ABOUT THIS TASK: The required output is the line that contains "yellow square: (84, 53)" through the last line of the data, retyped verbatim and with nothing added.

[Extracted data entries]
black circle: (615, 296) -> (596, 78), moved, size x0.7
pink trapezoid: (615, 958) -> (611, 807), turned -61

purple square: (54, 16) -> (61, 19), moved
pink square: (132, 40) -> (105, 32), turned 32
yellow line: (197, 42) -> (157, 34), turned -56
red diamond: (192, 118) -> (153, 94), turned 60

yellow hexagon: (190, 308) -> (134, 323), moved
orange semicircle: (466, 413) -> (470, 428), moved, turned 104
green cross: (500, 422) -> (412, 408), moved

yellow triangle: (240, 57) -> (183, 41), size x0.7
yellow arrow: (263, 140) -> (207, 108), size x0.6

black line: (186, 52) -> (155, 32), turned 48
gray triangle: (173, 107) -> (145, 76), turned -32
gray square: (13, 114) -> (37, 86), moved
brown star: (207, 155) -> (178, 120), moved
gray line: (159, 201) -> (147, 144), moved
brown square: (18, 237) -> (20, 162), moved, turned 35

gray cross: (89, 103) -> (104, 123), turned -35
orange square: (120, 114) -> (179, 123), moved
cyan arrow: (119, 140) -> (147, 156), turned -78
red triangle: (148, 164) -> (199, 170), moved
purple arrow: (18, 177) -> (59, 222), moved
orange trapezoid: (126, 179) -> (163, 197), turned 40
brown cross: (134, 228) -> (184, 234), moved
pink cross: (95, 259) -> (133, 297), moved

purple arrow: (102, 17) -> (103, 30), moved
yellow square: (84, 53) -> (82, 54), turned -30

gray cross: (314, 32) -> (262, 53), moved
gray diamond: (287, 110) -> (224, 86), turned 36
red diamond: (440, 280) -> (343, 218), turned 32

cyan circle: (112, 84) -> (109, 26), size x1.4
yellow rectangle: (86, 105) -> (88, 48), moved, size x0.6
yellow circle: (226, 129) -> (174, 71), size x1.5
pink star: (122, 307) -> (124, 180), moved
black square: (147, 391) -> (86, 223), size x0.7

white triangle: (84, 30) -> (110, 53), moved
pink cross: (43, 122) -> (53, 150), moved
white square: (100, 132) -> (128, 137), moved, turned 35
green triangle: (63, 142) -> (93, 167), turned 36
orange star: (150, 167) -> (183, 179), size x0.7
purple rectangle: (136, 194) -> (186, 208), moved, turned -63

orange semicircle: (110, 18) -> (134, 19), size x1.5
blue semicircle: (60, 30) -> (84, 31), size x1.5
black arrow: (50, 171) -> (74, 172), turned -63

ANSWER FOR THIS EXERCISE:
yellow square: (84, 53) -> (82, 54), turned -30

gray cross: (314, 32) -> (262, 53), moved
gray diamond: (287, 110) -> (224, 86), turned 36
red diamond: (440, 280) -> (343, 218), turned 32

cyan circle: (112, 84) -> (109, 26), size x1.4
yellow rectangle: (86, 105) -> (88, 48), moved, size x0.6
yellow circle: (226, 129) -> (174, 71), size x1.5
pink star: (122, 307) -> (124, 180), moved
black square: (147, 391) -> (86, 223), size x0.7

white triangle: (84, 30) -> (110, 53), moved
pink cross: (43, 122) -> (53, 150), moved
white square: (100, 132) -> (128, 137), moved, turned 35
green triangle: (63, 142) -> (93, 167), turned 36
orange star: (150, 167) -> (183, 179), size x0.7
purple rectangle: (136, 194) -> (186, 208), moved, turned -63

orange semicircle: (110, 18) -> (134, 19), size x1.5
blue semicircle: (60, 30) -> (84, 31), size x1.5
black arrow: (50, 171) -> (74, 172), turned -63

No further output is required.